### Recorded information
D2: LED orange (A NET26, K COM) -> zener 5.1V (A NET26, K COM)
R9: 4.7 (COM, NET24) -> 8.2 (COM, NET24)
--
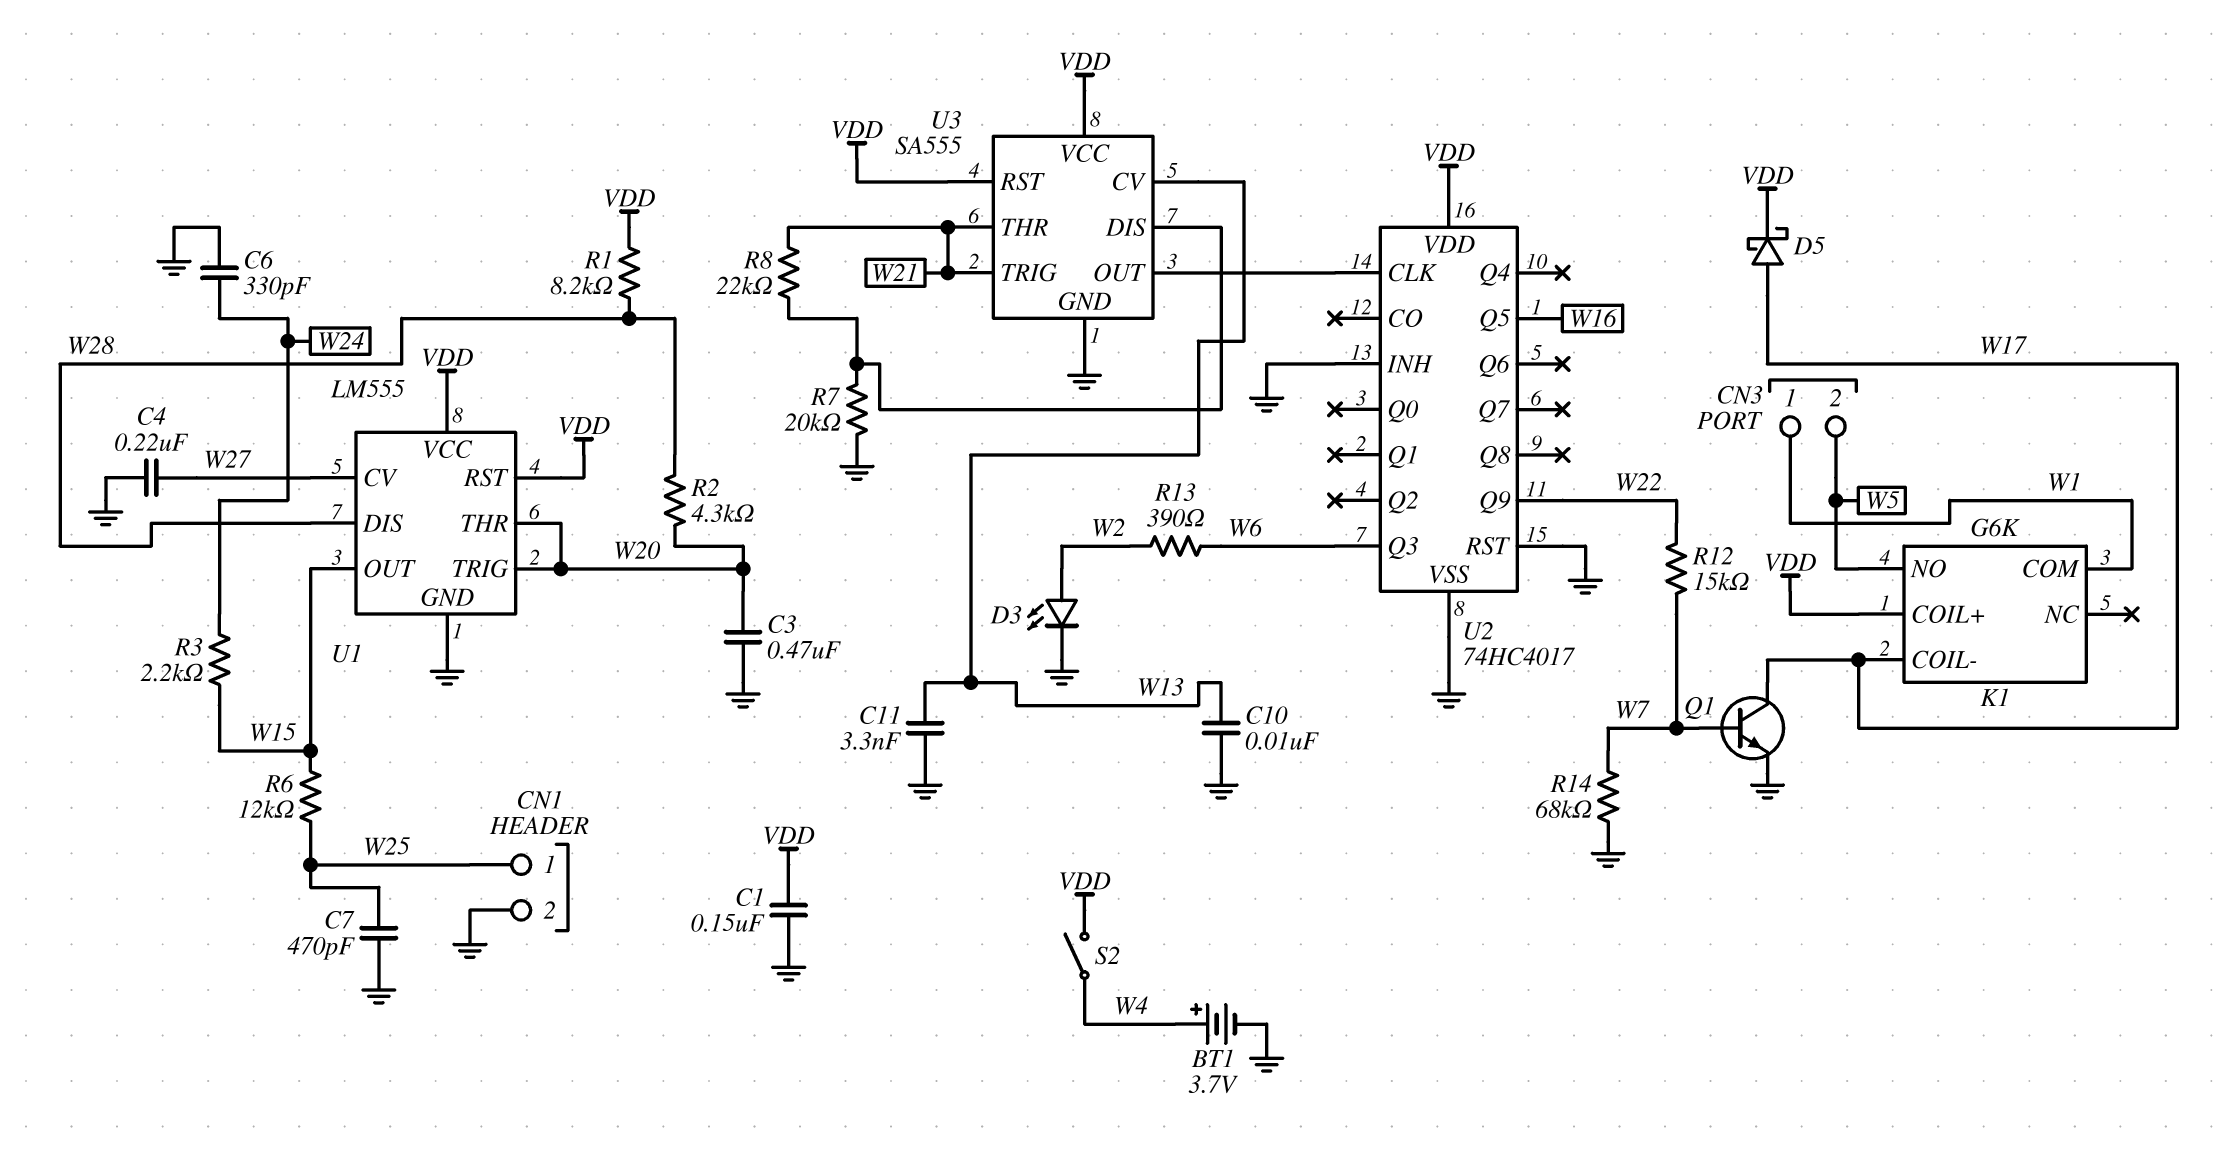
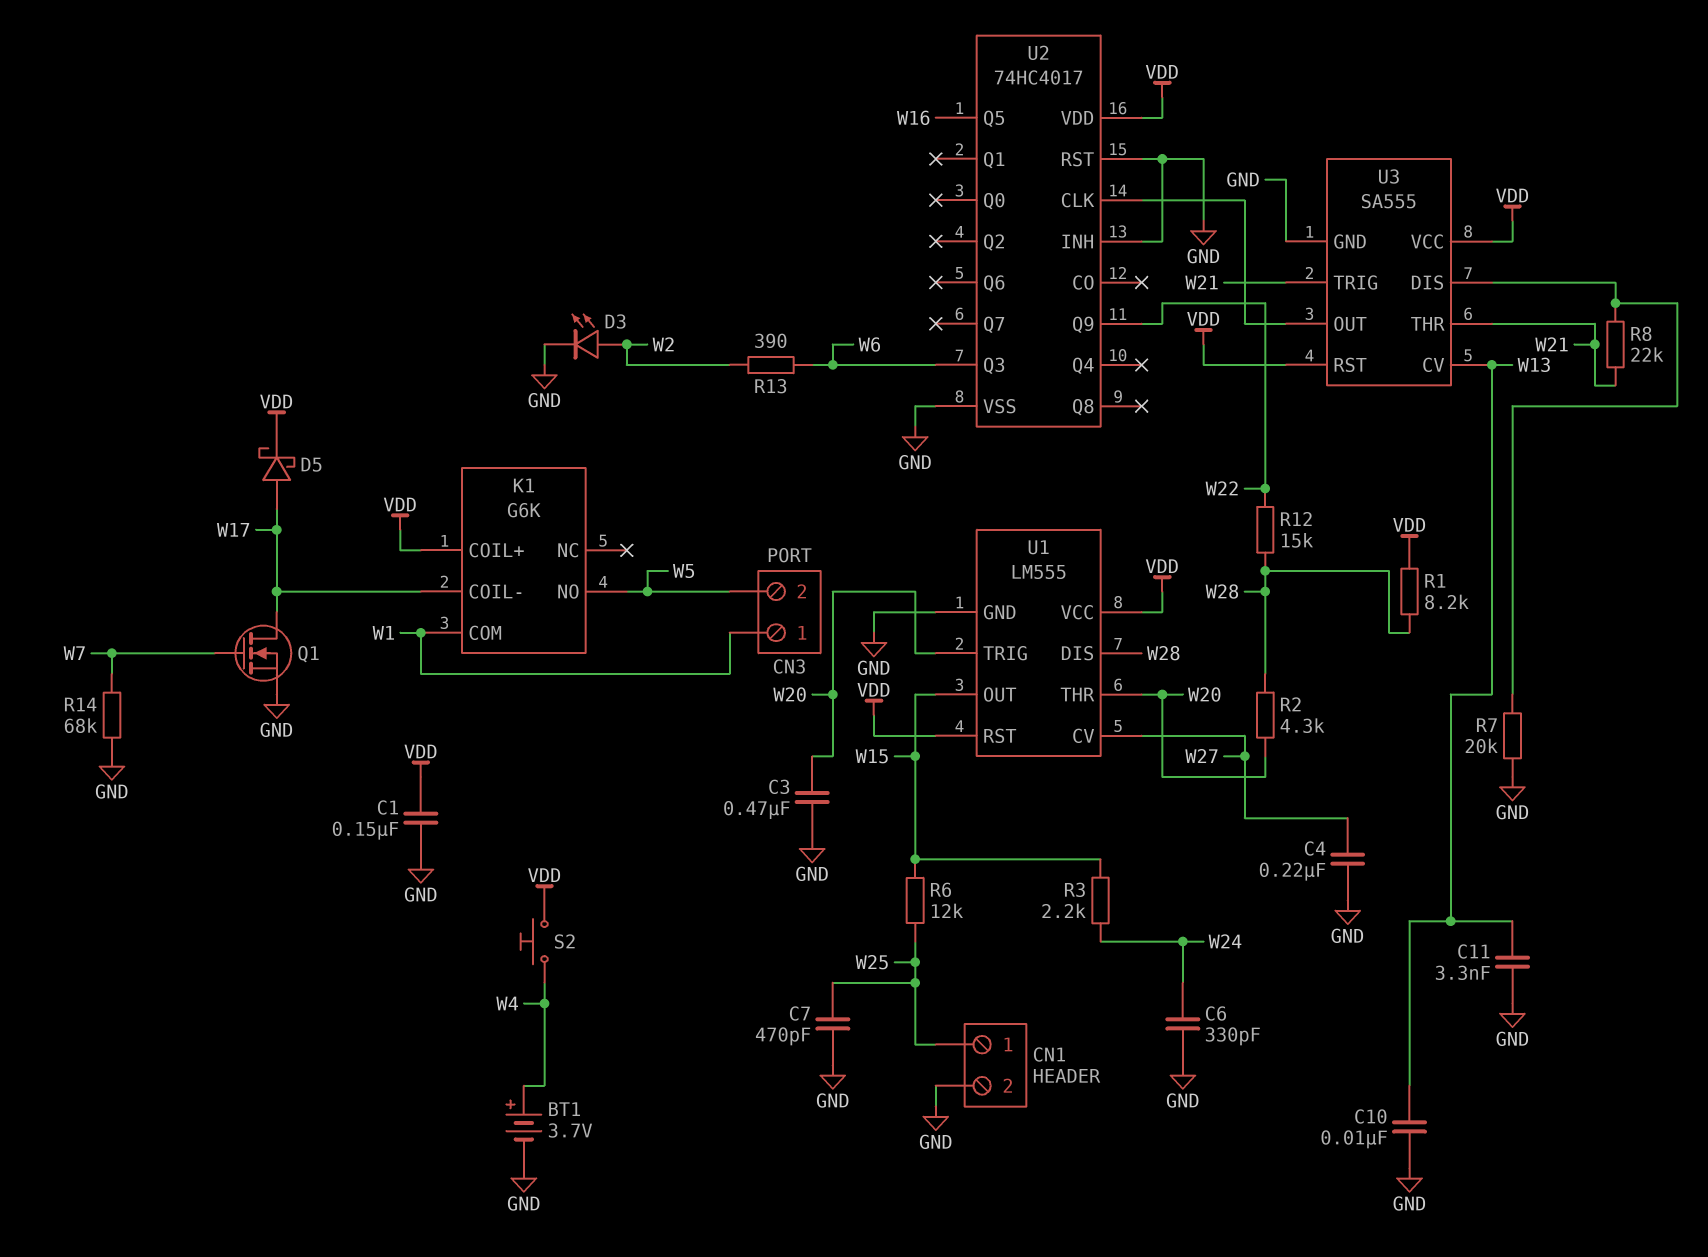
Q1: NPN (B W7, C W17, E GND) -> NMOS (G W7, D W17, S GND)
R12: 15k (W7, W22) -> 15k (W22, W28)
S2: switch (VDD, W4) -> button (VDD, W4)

### Task brief
Using the records above, copy word for word the line with "D2: LED orange", the line with "R9: 4.7 (COM, NET24) -> 8.2 (COM, NET24)", and every line between them.

### Response to this exercise
D2: LED orange (A NET26, K COM) -> zener 5.1V (A NET26, K COM)
R9: 4.7 (COM, NET24) -> 8.2 (COM, NET24)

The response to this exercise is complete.